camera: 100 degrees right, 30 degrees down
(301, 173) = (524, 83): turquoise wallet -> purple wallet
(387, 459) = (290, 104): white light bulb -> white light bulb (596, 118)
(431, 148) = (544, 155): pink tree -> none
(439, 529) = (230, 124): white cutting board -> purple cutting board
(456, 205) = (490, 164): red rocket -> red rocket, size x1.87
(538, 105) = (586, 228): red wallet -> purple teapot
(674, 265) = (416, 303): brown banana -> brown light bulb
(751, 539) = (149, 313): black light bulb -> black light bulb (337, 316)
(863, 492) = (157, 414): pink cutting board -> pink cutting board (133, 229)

==

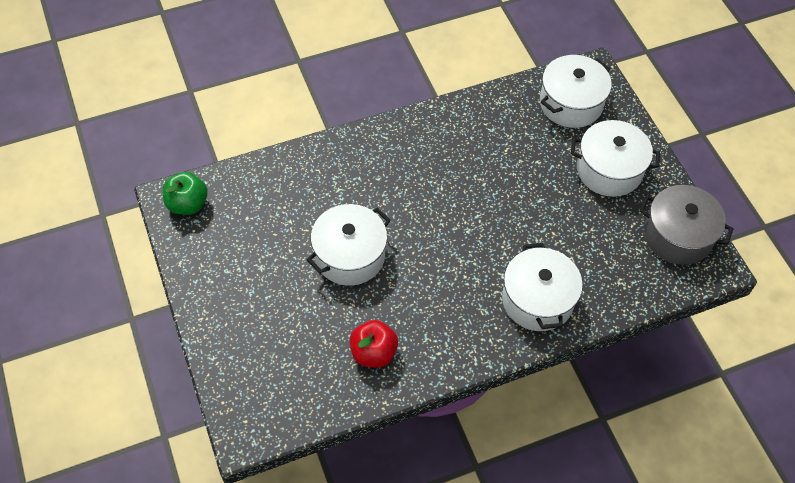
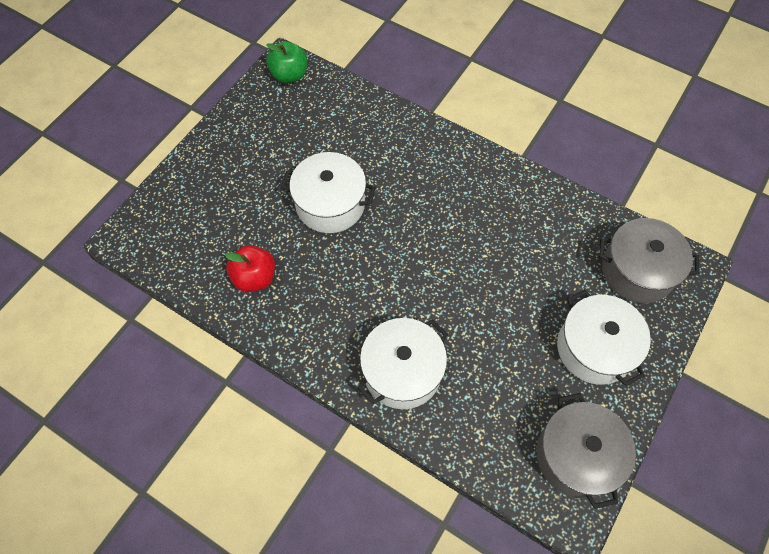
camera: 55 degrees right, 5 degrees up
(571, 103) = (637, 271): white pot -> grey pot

Your instructions: Give back the records above exactly, limited to the lines between the one holding "(301, 173) = (524, 83): turquoise" and the one holding "(538, 105) = (586, 228): red", inclusive.

Exercise result:
(301, 173) = (524, 83): turquoise wallet -> purple wallet
(387, 459) = (290, 104): white light bulb -> white light bulb (596, 118)
(431, 148) = (544, 155): pink tree -> none
(439, 529) = (230, 124): white cutting board -> purple cutting board
(456, 205) = (490, 164): red rocket -> red rocket, size x1.87
(538, 105) = (586, 228): red wallet -> purple teapot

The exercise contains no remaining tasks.